---------- Records for the task ----------
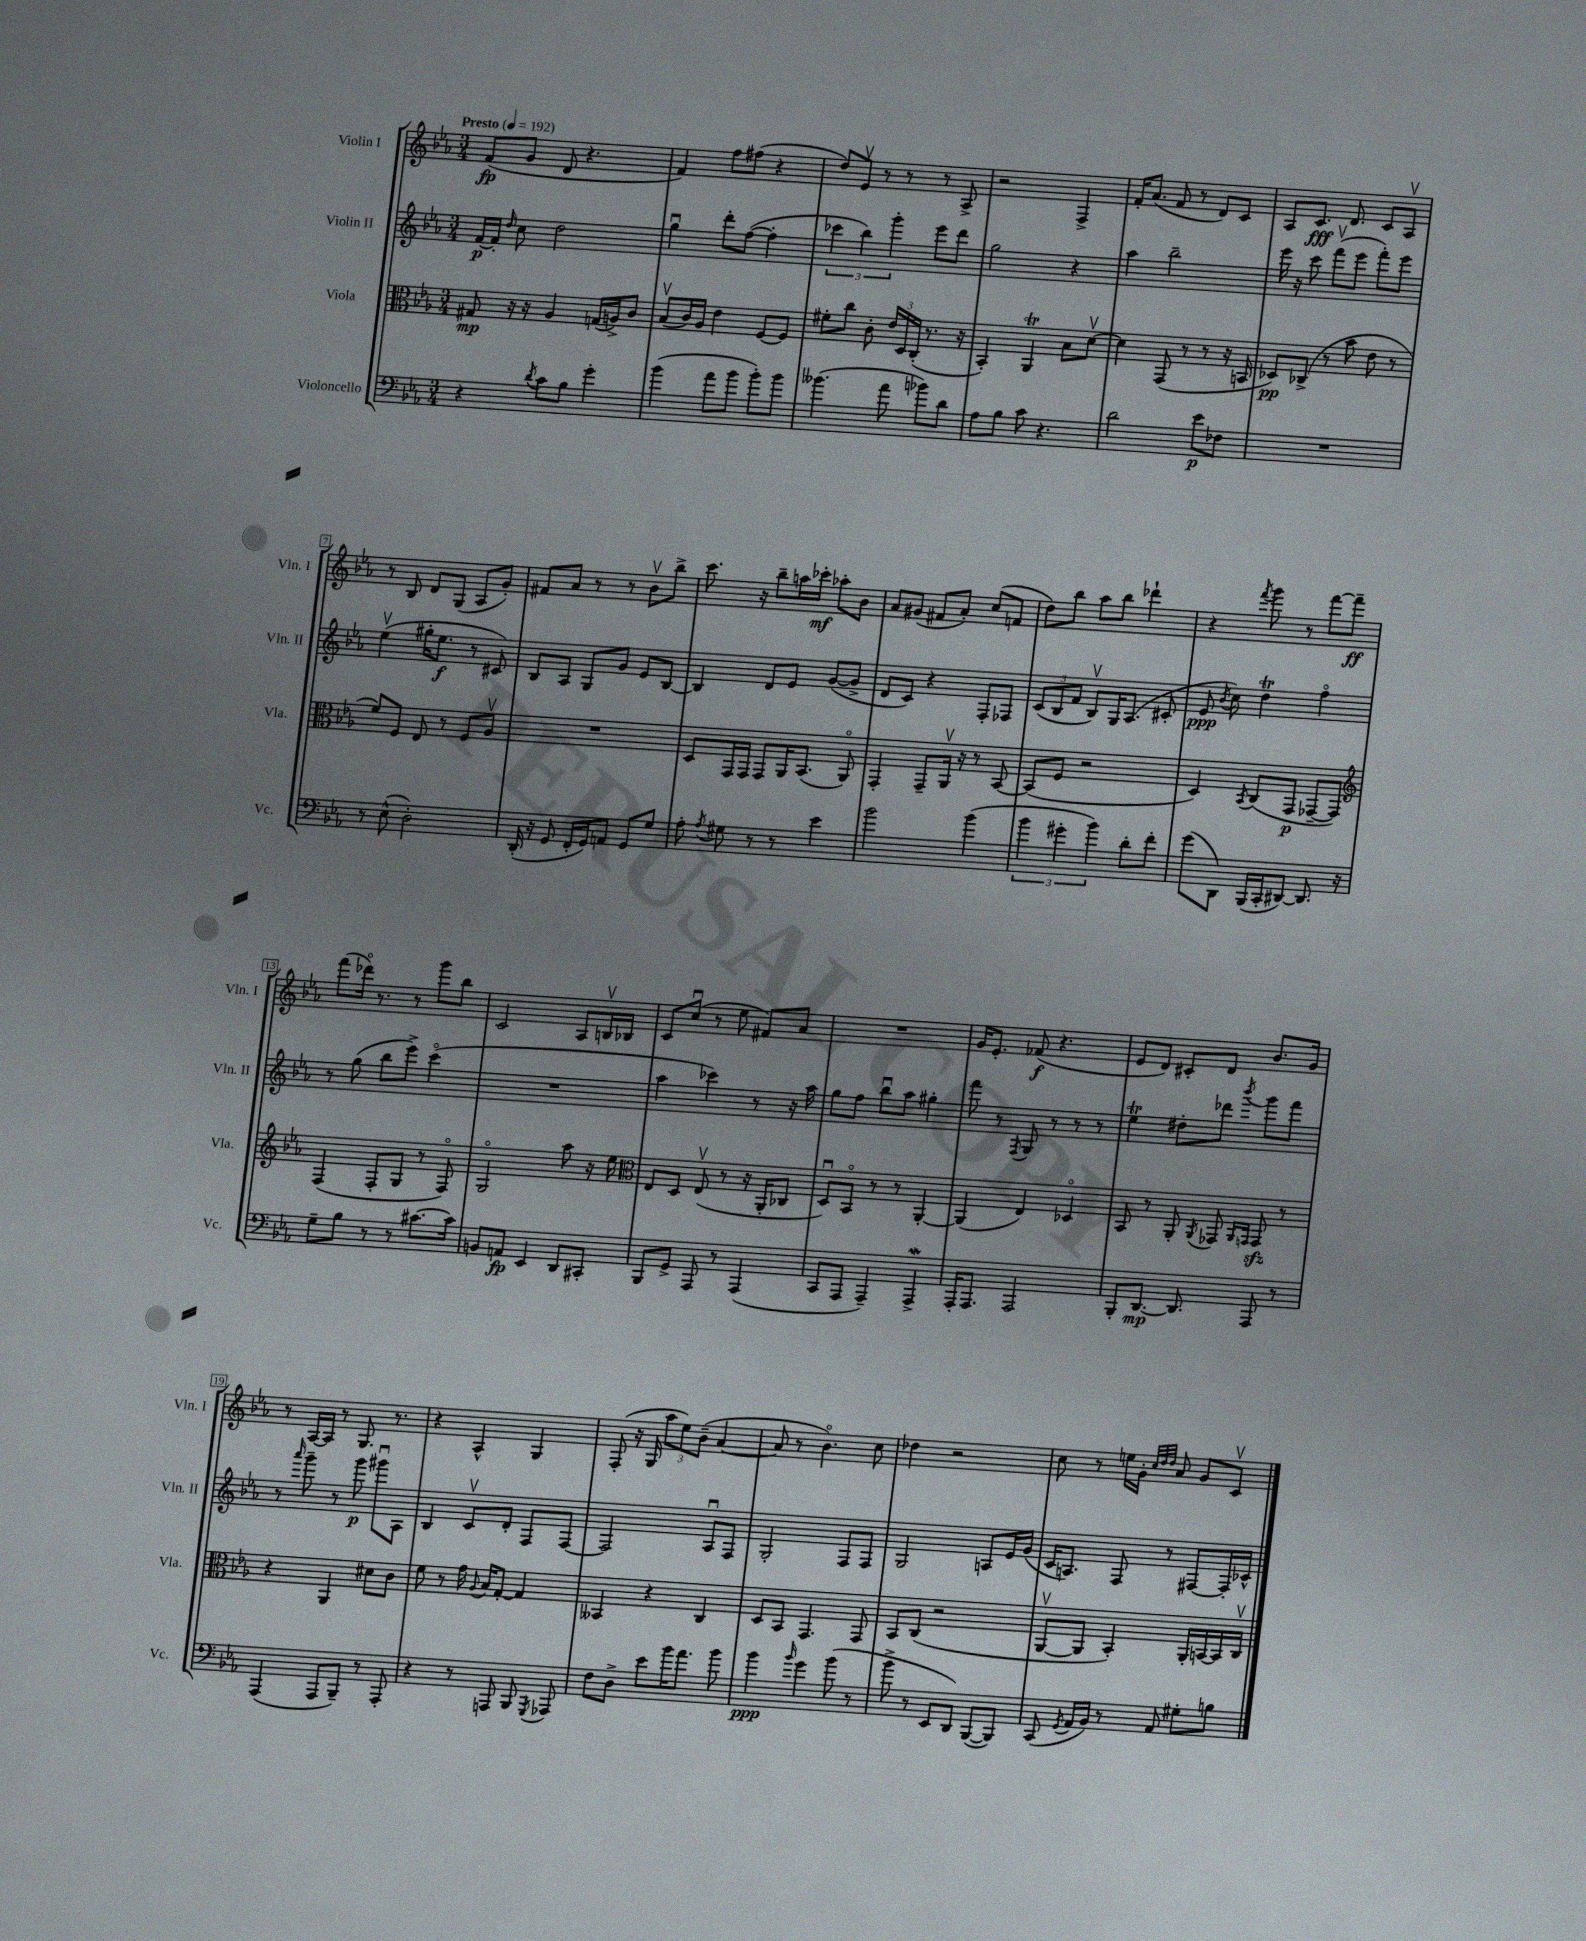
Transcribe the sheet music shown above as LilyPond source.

<<
\new StaffGroup <<
\new Staff = "s0" \with { instrumentName = "Violin I" shortInstrumentName = "Vln. I" } {
    \clef treble \key ees \major \numericTimeSignature \time 3/4 \tempo "Presto" 4 = 192
    \autoBeamOff f'8[\fp( g'8] d'8 r4. |
    f'4) f''8[ fis''8]( r4 |
    d''8[) ees'8]\upbow r8 r8 r8 aes8-> |
    r2 f4-> |
    f'16[-. aes'8.]( f'8 r8 d'8[) c'8] |
    aes8[ c'8.]\fff d'8. c'8[ aes8]\upbow |
    r8 bes8 d'8[ g8]( aes8[ g'8]-.) |
    fis'8[ aes'8] r8 r8 bes'8[\upbow bes''8]-> |
    c'''8. r16 bes''8[-- a''16 ces'''16]-.\mf aes''8[-. bes'8] |
    aes'8[ gis'8]( fis'8[ aes'8]-.) c''8[( f'8] |
    d''8[) bes''8] aes''8[ bes''8] des'''4-! |
    r4 \acciaccatura { f'''8 } g'''8 r8 f'''8[~ f'''8]--\ff |
    f'''8[( des'''16]\flageolet) r8. r8 g'''8[ bes''8] |
    c'2 aes8[ b16\upbow bes16] |
    c'8[ c''8]\downbow( r8 ees''8 fis'8[) aes'8] |
    R2. |
    g'16[ ees'8.]-. fes'8\f( r4. |
    ees'8[ d'8]) cis'8[-. d'8] bes'8.[ g'16] |
    r8 aes16[~ aes16] r8 g8. r8. |
    r4 aes4-^ g4 |
    f8-.( r16 g16 \tuplet 3/2 { aes''8[ ees''8) bes'8]--( } aes'4~ |
    aes'8 r8 bes'4.\flageolet) c''8 |
    des''4 r2 |
    c''8 r8 e''16[ g'16]-. \grace { c''32[ d''32 d''32] } aes'8 g'8[ c'8]\upbow \bar "|." |
}
\new Staff = "s1" \with { instrumentName = "Violin II" shortInstrumentName = "Vln. II" } {
    \clef treble \key ees \major \numericTimeSignature \time 3/4
    \autoBeamOff f'16[~\p f'16]-. \grace { d''16 } c''8 d''2 |
    g''4\downbow d'''8[-. f''8]~( f''4-. |
    \tuplet 3/2 { ces'''4 bes''4) g'''4-. } ees'''8[ d'''8] |
    g''2 r4 |
    aes''4 bes''2-- |
    ees'''16 r16 c'''8 f'''8[\upbow( ees'''8] f'''8[-.) ees'''8] |
    ees''4\upbow( gis''16[-. ees''8.]\f r8 cis'8) |
    bes8[ aes8] g8[ g'8] ees'8[ bes8]~ |
    bes4 d'8[ ees'8] g'8[~( g'8]-> |
    d'8[ c'8]) r4 f8[-. fes8] |
    \tuplet 3/2 { c'8[( bes8 f'8] } bes8[\upbow) g16 aes8.]( cis'8-. |
    ees'8\ppp \acciaccatura { bes'8 } c''8) d''4\trill f''4\flageolet |
    r8 g''8( bes''8[ ees'''8]->) c'''4\flageolet( |
    R2. |
    aes''4 ces'''4) r8 r16 aes''16 |
    g''8[ f''8] bes''8[\downbow aes''8] gis''4-. |
    f'''8 r8 \acciaccatura { f8 } g8 r8 r8 r8 |
    ees''4\trill dis''8[-. des'''8] \acciaccatura { bes'''8 } g'''8[ f'''8] |
    r8 \grace { aes'''16 } g'''8-- r8 g'''8\p gis'''8[\downbow aes8] |
    bes4 c'8[\upbow d'8]-. f8[ f8]~ |
    f2 aes8[\downbow f8] |
    g2-. f8[ f8] |
    g2 a8[ ees'16 g'16]( |
    c'16[ a8.]) f8 r8 fis8[~ fis16-. ces'16]-^ \bar "|." |
}
\new Staff = "s2" \with { instrumentName = "Viola" shortInstrumentName = "Vla." } {
    \clef alto \key ees \major \numericTimeSignature \time 3/4
    \autoBeamOff gis8\mp r16 r16 aes4 g16[( a16->) c'8] |
    bes8[\upbow( c'16) aes16] ees'4 f8[~ f8] |
    fis'8[-. c''8] c'8-. \tuplet 3/2 { ees'16[ d16 c16]-.( } r8. r16 |
    bes,4-.) aes,4\trill bes8[ d'8]~\upbow |
    d'4 g,8( r8 r8 r16 b,16 |
    des8[\pp) ces8]->( r8 bes'8 ees'8 r8 |
    f'8[) f8] ees8 r8 f8[ aes8]\upbow |
    R2. |
    d8[ g,16 g,16] g,8[ aes,16 bes,8.]( aes,8\flageolet) |
    g,4-. g,8[-- aes,16]\upbow r16 r8 bes,8~ |
    bes,8[( f8] r2 |
    d4) \acciaccatura { bes,8 } c8[( g,8]\p ges,8[~-- ges,8]) |
    \clef treble f4( f8[-. g8] r8 f8\flageolet) |
    g2\flageolet aes''8 r16 ees''16 |
    \clef alto ees8[ d8] ees8\upbow( r8 r16 aes,16[-. ces8] |
    d8[\downbow) bes,8]\flageolet r8 r8 aes,4~-. |
    aes,4( ees4) des4\flageolet |
    bes,8 r8 aes,8-. \acciaccatura { aes,8 } ges,8 \grace { aes,16[ g,16] } g,8\sfz r8 |
    r4 aes,4 dis'8[ c'8] |
    f'8 r8 g'16 \appoggiatura { aes8 } bes16[ g8]~-. g4 |
    beses,4 r4 c4 |
    d8[ bes,8] g,4. g,8 |
    bes,8[ c8]( r2 |
    aes,8[~\upbow aes,8] bes,4-.) aes,16[-. b,16~ b,16 c16]\upbow \bar "|." |
}
\new Staff = "s3" \with { instrumentName = "Violoncello" shortInstrumentName = "Vc." } {
    \clef bass \key ees \major \numericTimeSignature \time 3/4
    \autoBeamOff r4 \acciaccatura { d'8 } c'8[ bes8] g'4-. |
    bes'4( aes'8[ bes'8] bes'8[-.) bes'8] |
    beses'4.( aes'8 bes'8[) d'8] |
    aes8[ bes8] c'8 r4. |
    d'2 ees'8[\p fes8] |
    R2. |
    r8 ees8-^( d2-.) |
    d,16-.( r16 g,8 f,16[-. g,16) a,8] g,8[ g8] |
    aes8-. \acciaccatura { aes8 } gis8 r8 r8 ees'4 |
    bes'2 bes'4( |
    \tuplet 3/2 { bes'4 gis'4-. bes'4) } d'8[-. f'8]-. |
    g'8[( d,8]) bes,,16[( c,16-. dis,8]~) dis,8. r16 |
    g8[-- bes8] r8 r8 cis'8.[~ cis'16] |
    b,8[ a,8]\fp ees,4 d,8[ cis,8]-. |
    bes,,8[ g,8]-> aes,,8 r8 aes,,4( |
    c,8[ aes,,8] aes,,4--) aes,,4->\mordent |
    aes,,16[-. aes,,8.] aes,,2 |
    bes,,8[-. d,8.]~\mp d,8. aes,,8 r8 |
    aes,,4( aes,,8[ bes,,8]--) r8 aes,,8-. |
    r4 r8 a,,8 bes,,8 \acciaccatura { g,,8 } aes,,8 |
    f8[ d8]-> ees'8[ bes'16 aes'8.] bes'8 |
    bes'4\ppp \grace { bes'16 } g'4 bes'8( r8 |
    bes'8-> r8 ees,8[ d,8]) bes,,8[~( bes,,8]) |
    c,8( \acciaccatura { g,8 } aes,16[ bes,16]) r8 aes,8 gis8[-. b8] \bar "|." |
}
>>
>>
\layout { \context { \Score \override BarNumber.stencil = #(make-stencil-boxer 0.1 0.3 ly:text-interface::print) } }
----------
### Goal of the exercise
Pull out each line of the items above that contains the string "autoBeamOff".

### Task answer
    \autoBeamOff f'8[\fp( g'8] d'8 r4. |
    \autoBeamOff f'16[~\p f'16]-. \grace { d''16 } c''8 d''2 |
    \autoBeamOff gis8\mp r16 r16 aes4 g16[( a16->) c'8] |
    \autoBeamOff r4 \acciaccatura { d'8 } c'8[ bes8] g'4-. |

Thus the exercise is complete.